In the listing that follows, the range to quote begins at the line that has "R2: none -> 1.5k (IC2/P1.6, LED_A)" and ends after the line that has "TP2: none -> test point (IC2/P1.6)"; quote it verbatim and add nothing.

• Information provided:
---*---

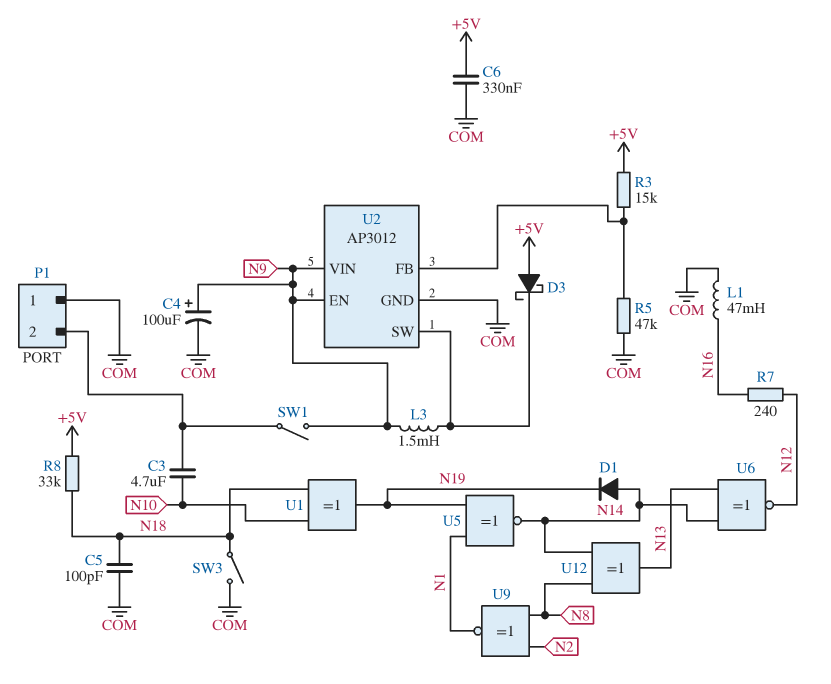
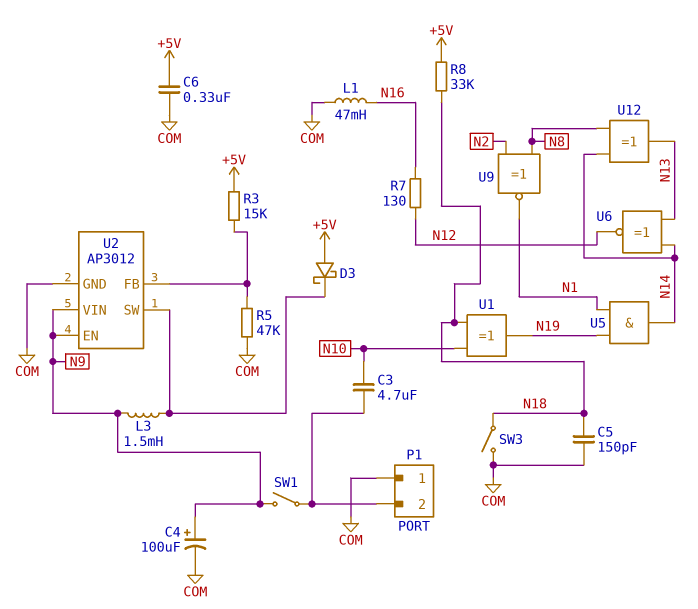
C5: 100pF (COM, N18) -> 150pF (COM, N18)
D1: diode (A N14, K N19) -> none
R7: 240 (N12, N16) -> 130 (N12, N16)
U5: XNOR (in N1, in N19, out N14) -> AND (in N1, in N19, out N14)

---*---

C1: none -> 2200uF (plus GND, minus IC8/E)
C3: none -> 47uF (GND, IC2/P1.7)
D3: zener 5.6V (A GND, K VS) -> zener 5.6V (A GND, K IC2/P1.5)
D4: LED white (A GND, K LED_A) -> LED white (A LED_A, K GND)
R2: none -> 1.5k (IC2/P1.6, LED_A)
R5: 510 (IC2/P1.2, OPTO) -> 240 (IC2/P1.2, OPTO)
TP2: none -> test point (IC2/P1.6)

---*---

• Answer to the problem:
R2: none -> 1.5k (IC2/P1.6, LED_A)
R5: 510 (IC2/P1.2, OPTO) -> 240 (IC2/P1.2, OPTO)
TP2: none -> test point (IC2/P1.6)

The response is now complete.